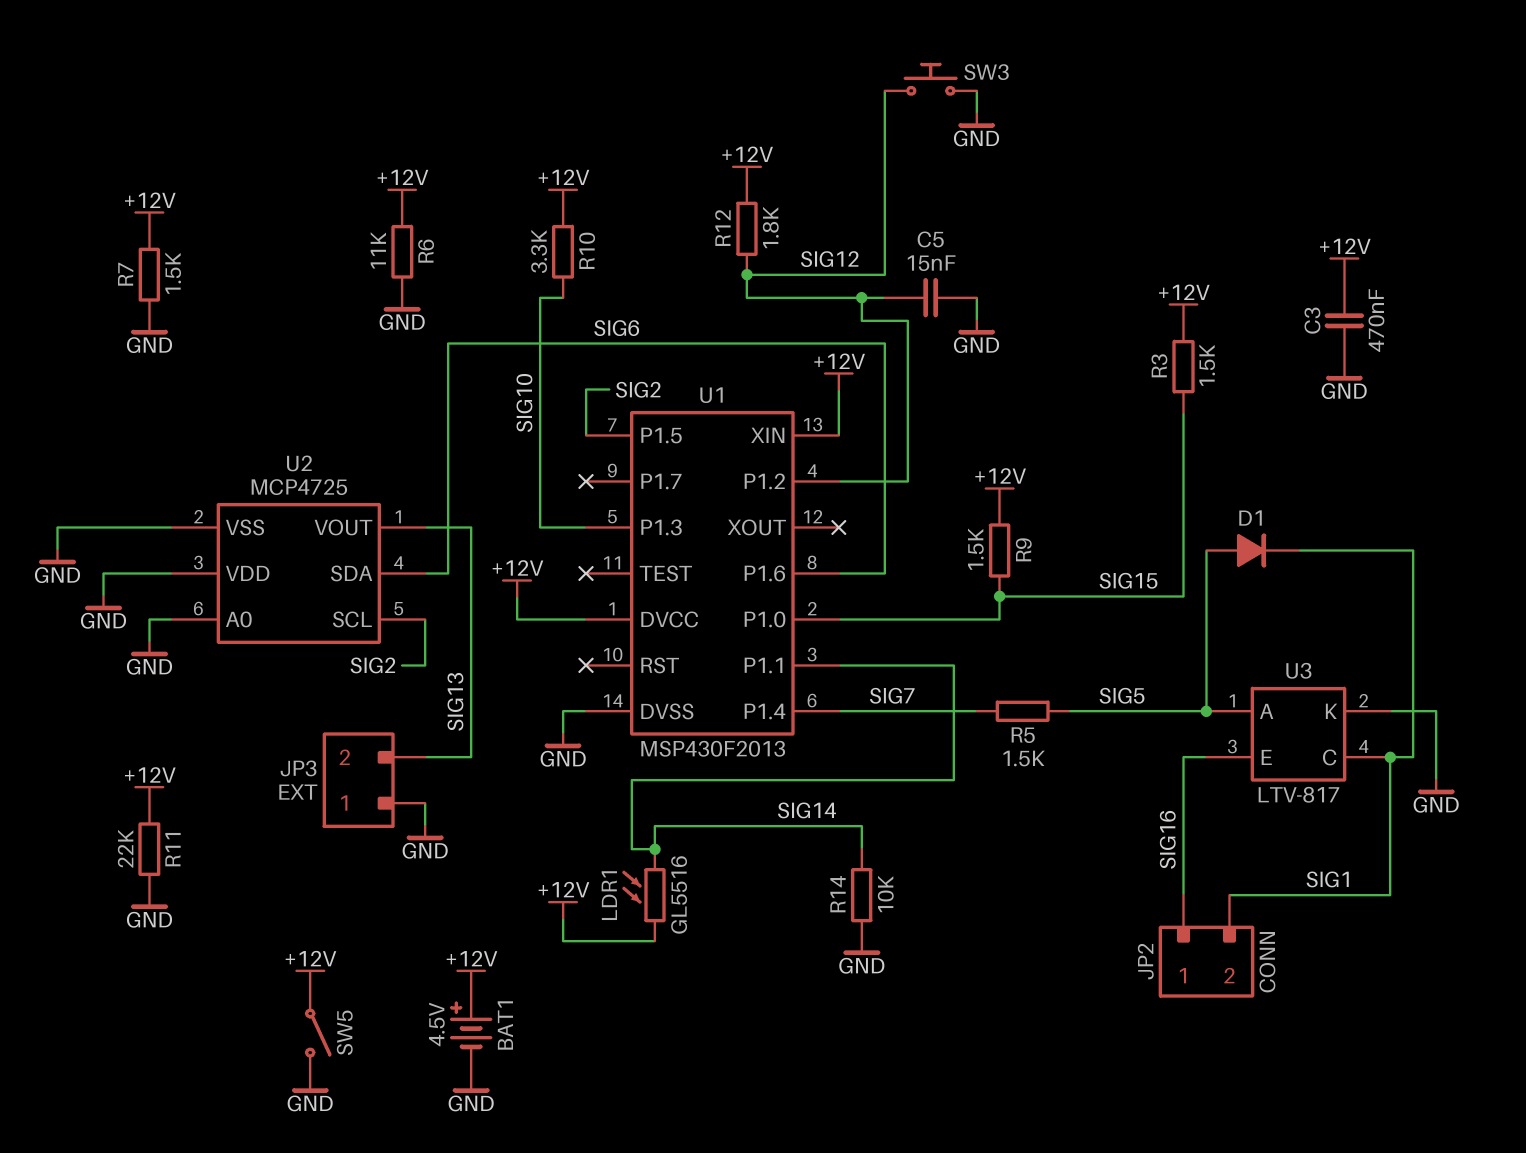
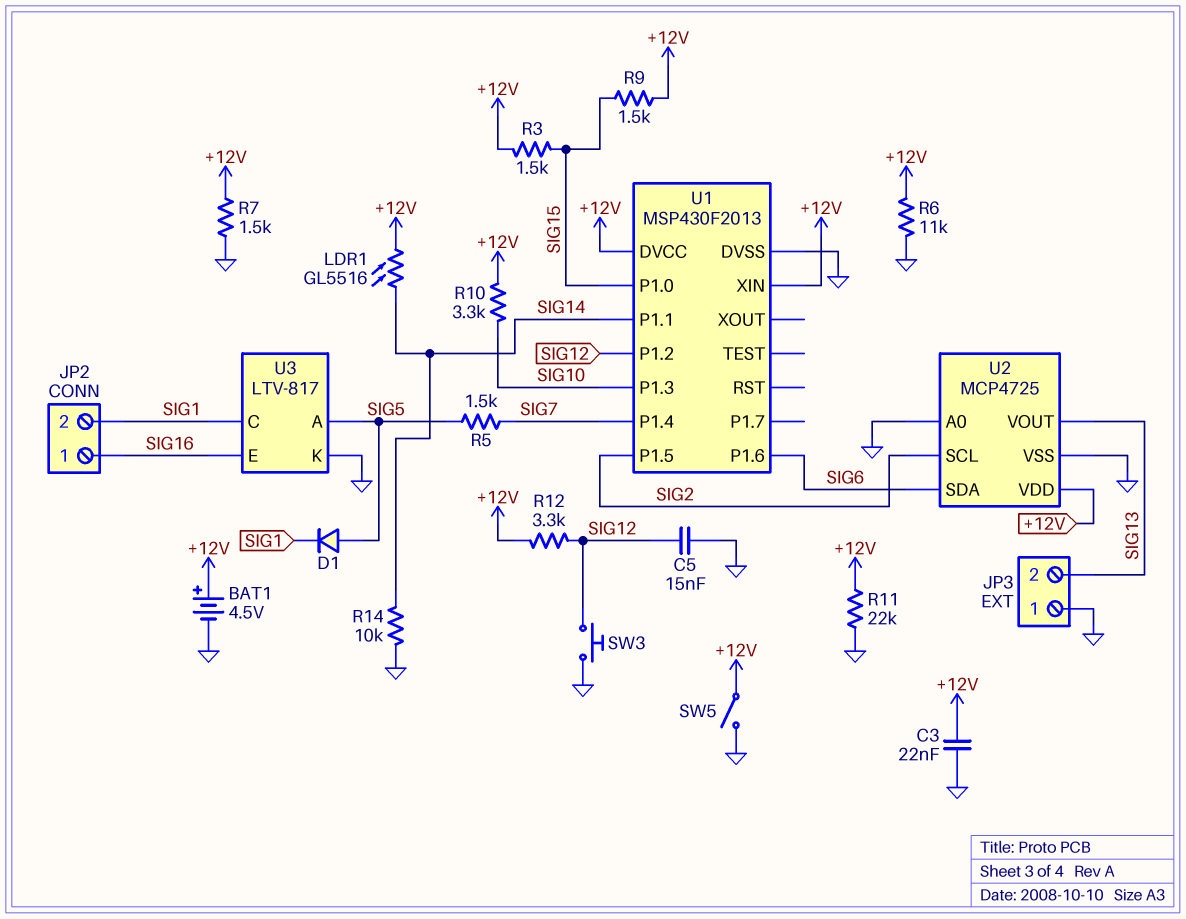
C3: 470nF (+12V, GND) -> 22nF (+12V, GND)
R12: 1.8k (+12V, SIG12) -> 3.3k (+12V, SIG12)
U2 pin VDD: GND -> +12V

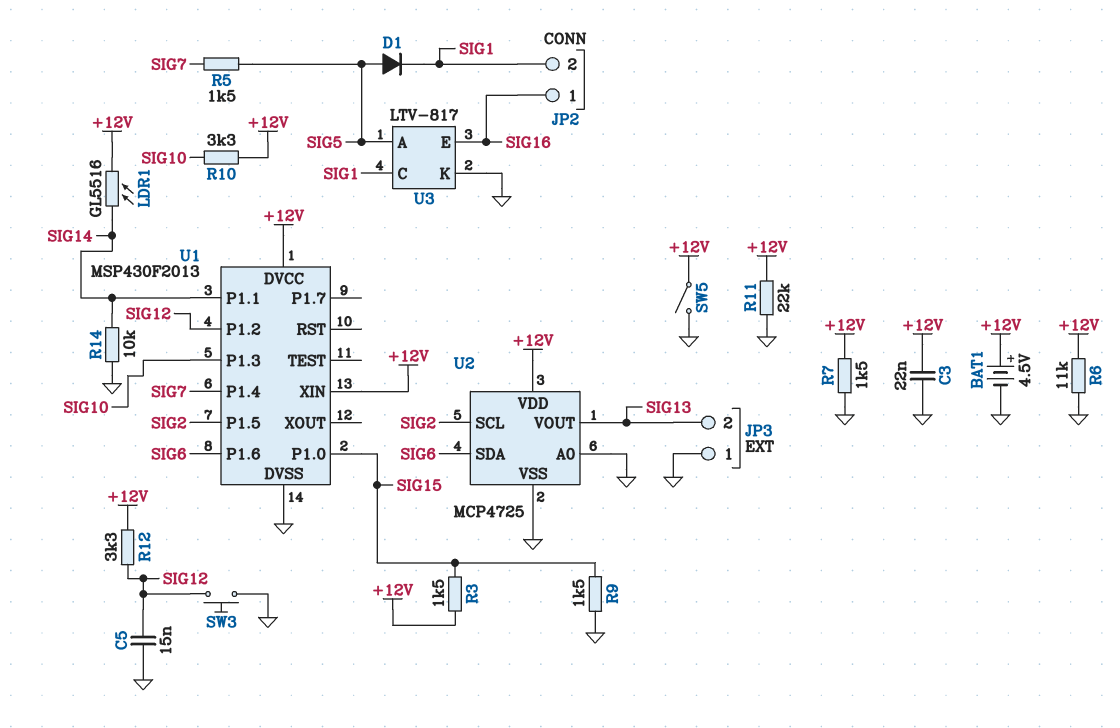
R9: 1.5k (+12V, SIG15) -> 1.5k (GND, SIG15)

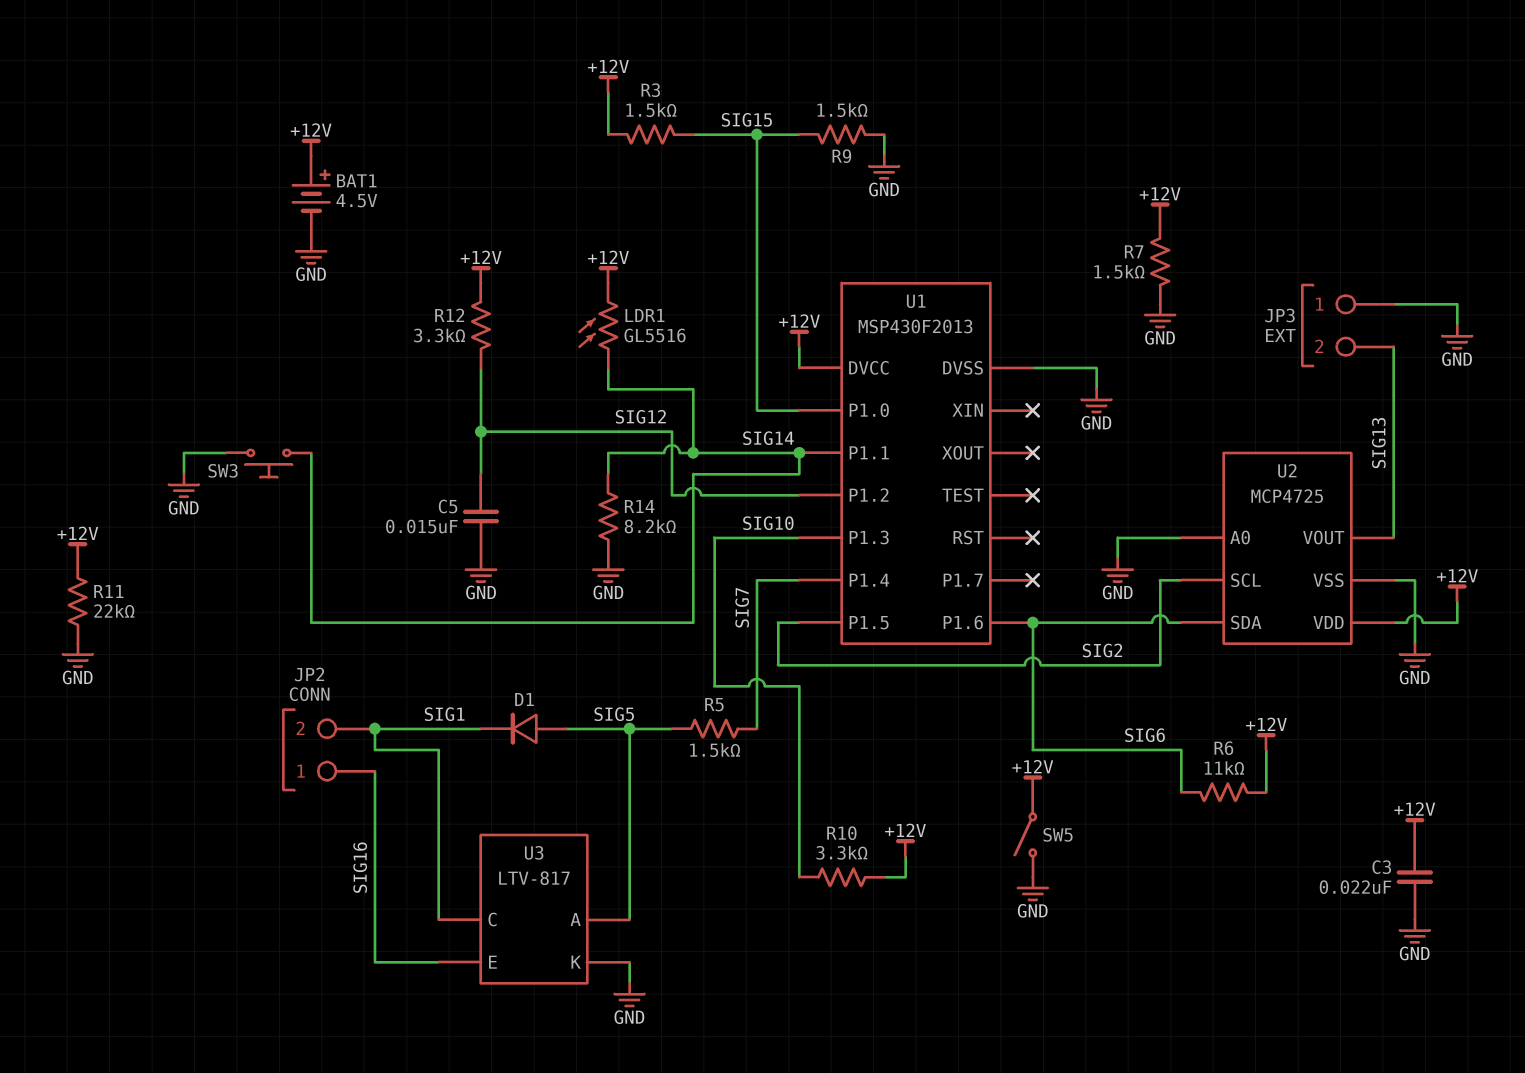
R6: 11k (+12V, GND) -> 11k (+12V, SIG6)
R14: 10k (GND, SIG14) -> 8.2k (GND, SIG14)
SW3: button (GND, SIG12) -> button (GND, SIG14)
U1 pin XIN: +12V -> none

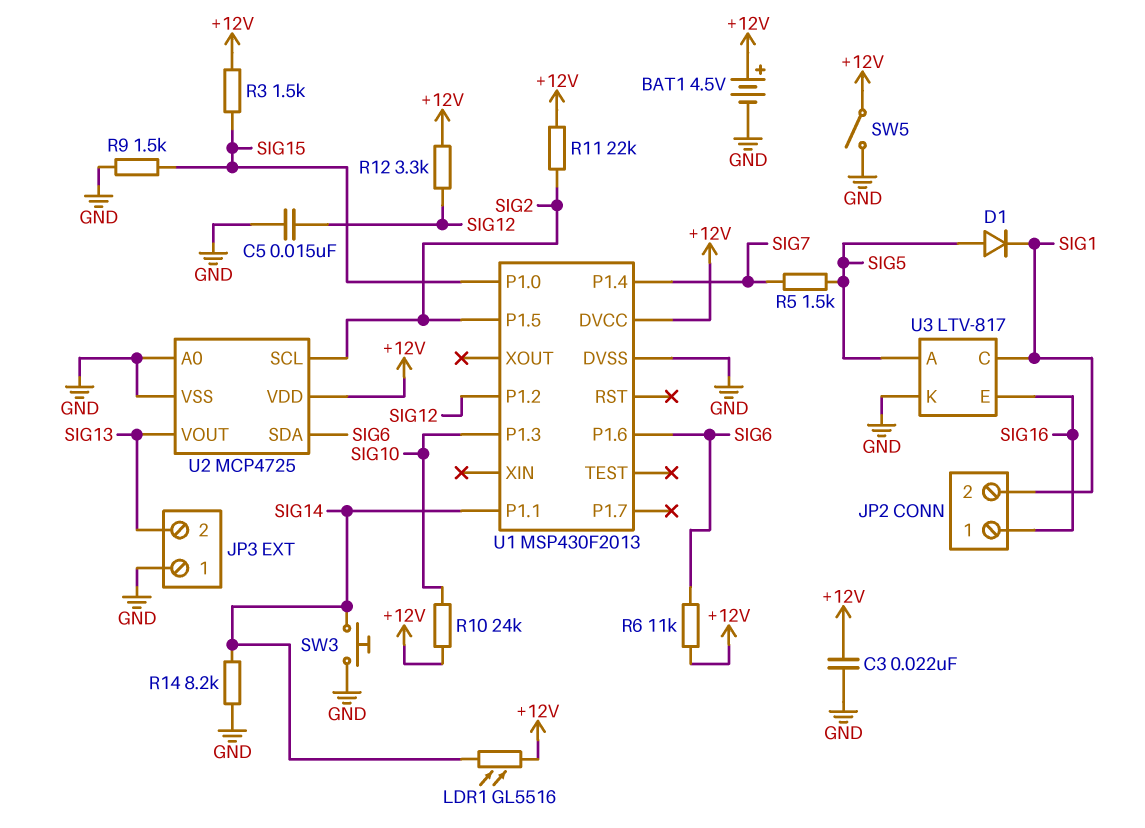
R7: 1.5k (+12V, GND) -> none
R10: 3.3k (+12V, SIG10) -> 24k (+12V, SIG10)
R11: 22k (+12V, GND) -> 22k (+12V, SIG2)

Exercise details:
Every entry must be transcribed exactly. Pictures do not belong in the copy.

Exercise output:
C3: 470nF (+12V, GND) -> 22nF (+12V, GND)
R12: 1.8k (+12V, SIG12) -> 3.3k (+12V, SIG12)
U2 pin VDD: GND -> +12V

R9: 1.5k (+12V, SIG15) -> 1.5k (GND, SIG15)

R6: 11k (+12V, GND) -> 11k (+12V, SIG6)
R14: 10k (GND, SIG14) -> 8.2k (GND, SIG14)
SW3: button (GND, SIG12) -> button (GND, SIG14)
U1 pin XIN: +12V -> none

R7: 1.5k (+12V, GND) -> none
R10: 3.3k (+12V, SIG10) -> 24k (+12V, SIG10)
R11: 22k (+12V, GND) -> 22k (+12V, SIG2)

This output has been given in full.